=== Yapılacak iş ===
Aşağıdaki ilk satırla açılıp "Center (187, 12)" ifadesini içeren satırla kapanan bölümü, iki uçtaki satırlar da dahil olmak üzere, bir Markdown tablosuna dönüştürün. Boş satırları almayın; Sıra sütununa satırın sıra numarasını, Satır sütununa satırın kendisini yazın.

───── Verilen malzeme ─────

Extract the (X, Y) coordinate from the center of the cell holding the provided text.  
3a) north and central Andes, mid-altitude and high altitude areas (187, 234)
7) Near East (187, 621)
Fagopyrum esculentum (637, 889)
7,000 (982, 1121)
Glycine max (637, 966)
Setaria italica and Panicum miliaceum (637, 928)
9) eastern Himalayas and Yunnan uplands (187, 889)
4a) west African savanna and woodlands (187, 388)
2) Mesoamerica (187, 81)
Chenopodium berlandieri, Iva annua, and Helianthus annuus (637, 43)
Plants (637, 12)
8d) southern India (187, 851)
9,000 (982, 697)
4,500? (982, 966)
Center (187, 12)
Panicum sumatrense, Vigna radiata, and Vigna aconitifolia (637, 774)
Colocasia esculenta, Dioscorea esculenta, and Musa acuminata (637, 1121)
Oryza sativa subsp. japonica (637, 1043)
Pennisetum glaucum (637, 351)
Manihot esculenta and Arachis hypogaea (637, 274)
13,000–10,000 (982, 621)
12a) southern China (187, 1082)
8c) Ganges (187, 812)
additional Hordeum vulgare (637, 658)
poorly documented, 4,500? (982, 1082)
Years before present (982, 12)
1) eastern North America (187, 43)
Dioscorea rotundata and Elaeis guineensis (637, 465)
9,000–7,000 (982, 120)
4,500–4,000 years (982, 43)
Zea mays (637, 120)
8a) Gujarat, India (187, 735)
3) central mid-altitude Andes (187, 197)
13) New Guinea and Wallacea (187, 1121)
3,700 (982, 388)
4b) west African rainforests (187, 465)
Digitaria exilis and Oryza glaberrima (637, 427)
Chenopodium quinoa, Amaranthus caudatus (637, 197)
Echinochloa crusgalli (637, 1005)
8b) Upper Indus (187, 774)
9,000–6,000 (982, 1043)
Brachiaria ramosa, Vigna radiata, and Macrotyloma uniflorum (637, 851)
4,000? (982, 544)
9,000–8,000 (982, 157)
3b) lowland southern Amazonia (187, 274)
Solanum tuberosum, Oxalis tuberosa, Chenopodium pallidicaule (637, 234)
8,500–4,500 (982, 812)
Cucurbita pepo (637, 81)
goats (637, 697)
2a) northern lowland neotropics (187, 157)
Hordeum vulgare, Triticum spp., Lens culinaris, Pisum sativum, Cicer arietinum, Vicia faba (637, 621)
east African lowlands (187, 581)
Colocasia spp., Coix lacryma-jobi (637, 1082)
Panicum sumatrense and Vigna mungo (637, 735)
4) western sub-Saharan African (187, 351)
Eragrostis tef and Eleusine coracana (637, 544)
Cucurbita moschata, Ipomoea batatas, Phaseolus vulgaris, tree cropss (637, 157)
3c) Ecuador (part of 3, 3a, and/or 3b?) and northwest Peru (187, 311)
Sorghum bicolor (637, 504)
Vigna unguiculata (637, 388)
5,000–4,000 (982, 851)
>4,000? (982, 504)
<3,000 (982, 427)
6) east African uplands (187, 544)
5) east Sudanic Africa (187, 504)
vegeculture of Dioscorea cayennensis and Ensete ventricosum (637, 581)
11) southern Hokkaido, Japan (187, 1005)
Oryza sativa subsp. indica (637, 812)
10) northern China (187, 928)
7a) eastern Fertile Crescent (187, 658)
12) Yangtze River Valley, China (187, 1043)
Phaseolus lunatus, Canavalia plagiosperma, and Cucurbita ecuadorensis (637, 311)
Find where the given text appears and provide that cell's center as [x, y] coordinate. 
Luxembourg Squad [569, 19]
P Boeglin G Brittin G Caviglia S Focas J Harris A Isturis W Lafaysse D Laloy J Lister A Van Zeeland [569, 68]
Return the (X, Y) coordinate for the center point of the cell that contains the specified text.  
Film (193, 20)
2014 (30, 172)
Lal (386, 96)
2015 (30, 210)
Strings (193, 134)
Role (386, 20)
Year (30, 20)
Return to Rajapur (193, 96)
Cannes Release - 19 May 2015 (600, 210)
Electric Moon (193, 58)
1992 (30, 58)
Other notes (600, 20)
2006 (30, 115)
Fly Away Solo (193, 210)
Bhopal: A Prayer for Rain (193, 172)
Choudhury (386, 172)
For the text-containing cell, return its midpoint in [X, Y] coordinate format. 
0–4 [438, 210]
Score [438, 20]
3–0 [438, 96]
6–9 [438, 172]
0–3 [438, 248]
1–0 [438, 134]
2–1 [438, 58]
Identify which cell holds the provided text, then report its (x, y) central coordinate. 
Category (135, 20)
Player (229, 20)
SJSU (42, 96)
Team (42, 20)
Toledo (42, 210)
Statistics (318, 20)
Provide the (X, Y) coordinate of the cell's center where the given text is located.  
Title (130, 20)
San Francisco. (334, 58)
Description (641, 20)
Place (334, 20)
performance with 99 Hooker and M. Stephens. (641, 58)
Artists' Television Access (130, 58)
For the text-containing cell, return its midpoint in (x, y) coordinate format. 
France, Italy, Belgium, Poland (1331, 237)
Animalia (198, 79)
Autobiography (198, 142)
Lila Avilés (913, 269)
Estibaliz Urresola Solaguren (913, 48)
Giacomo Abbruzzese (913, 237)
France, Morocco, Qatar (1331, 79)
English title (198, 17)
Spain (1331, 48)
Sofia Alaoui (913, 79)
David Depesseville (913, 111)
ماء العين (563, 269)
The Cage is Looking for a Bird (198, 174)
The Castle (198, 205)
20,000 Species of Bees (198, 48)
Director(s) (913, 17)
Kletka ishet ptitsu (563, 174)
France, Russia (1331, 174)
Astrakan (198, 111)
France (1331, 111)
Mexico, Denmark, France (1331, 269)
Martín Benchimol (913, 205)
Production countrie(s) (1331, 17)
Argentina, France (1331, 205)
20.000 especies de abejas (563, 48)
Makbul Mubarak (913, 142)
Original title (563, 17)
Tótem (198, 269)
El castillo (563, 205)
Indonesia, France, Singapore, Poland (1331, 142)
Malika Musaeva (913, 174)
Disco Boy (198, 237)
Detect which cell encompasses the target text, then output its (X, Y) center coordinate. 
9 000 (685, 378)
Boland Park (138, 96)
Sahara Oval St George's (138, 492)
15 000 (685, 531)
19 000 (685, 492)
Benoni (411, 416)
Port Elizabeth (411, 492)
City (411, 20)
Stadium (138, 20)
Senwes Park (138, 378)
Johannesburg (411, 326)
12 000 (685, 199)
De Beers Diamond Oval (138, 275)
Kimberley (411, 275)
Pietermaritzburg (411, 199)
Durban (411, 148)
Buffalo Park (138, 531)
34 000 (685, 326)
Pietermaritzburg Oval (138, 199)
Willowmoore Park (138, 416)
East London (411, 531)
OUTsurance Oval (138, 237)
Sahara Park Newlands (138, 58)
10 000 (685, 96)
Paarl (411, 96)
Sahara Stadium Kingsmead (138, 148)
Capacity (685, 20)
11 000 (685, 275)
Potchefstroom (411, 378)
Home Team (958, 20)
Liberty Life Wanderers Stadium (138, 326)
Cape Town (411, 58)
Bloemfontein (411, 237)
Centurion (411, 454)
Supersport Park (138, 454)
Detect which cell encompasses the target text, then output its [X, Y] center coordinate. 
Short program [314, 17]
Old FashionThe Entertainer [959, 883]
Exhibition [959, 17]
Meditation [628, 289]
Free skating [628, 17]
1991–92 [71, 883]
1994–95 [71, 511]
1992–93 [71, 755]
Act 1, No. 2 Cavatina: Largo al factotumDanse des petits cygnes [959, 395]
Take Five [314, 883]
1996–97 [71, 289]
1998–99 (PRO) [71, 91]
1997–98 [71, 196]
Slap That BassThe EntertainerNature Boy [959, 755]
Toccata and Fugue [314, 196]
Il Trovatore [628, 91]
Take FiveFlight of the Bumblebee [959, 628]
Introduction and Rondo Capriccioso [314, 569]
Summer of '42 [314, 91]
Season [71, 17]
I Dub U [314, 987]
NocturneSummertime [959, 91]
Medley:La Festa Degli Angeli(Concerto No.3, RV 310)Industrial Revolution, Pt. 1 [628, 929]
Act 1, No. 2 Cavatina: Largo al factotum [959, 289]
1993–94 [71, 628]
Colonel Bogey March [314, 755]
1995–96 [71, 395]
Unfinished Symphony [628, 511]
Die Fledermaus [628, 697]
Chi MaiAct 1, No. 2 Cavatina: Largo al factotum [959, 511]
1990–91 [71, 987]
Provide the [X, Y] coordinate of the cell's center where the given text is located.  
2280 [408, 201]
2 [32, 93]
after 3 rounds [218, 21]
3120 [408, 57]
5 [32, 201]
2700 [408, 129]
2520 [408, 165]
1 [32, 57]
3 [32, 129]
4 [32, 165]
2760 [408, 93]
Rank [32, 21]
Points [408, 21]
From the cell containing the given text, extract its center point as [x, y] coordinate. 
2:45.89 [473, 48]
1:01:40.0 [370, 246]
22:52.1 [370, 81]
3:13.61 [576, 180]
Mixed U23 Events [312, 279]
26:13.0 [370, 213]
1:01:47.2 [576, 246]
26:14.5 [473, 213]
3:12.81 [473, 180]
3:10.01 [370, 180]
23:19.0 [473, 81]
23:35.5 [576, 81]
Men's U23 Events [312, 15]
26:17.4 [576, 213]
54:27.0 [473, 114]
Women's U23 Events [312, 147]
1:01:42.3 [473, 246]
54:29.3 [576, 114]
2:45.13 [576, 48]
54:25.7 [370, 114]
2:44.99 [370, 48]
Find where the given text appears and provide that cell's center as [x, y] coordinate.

─────

=== Doğru yanıt ===
| Sıra | Satır |
|---|---|
| 1 | Extract the (X, Y) coordinate from the center of the cell holding the provided text.   |
| 2 | 3a) north and central Andes, mid-altitude and high altitude areas (187, 234) |
| 3 | 7) Near East (187, 621) |
| 4 | Fagopyrum esculentum (637, 889) |
| 5 | 7,000 (982, 1121) |
| 6 | Glycine max (637, 966) |
| 7 | Setaria italica and Panicum miliaceum (637, 928) |
| 8 | 9) eastern Himalayas and Yunnan uplands (187, 889) |
| 9 | 4a) west African savanna and woodlands (187, 388) |
| 10 | 2) Mesoamerica (187, 81) |
| 11 | Chenopodium berlandieri, Iva annua, and Helianthus annuus (637, 43) |
| 12 | Plants (637, 12) |
| 13 | 8d) southern India (187, 851) |
| 14 | 9,000 (982, 697) |
| 15 | 4,500? (982, 966) |
| 16 | Center (187, 12) |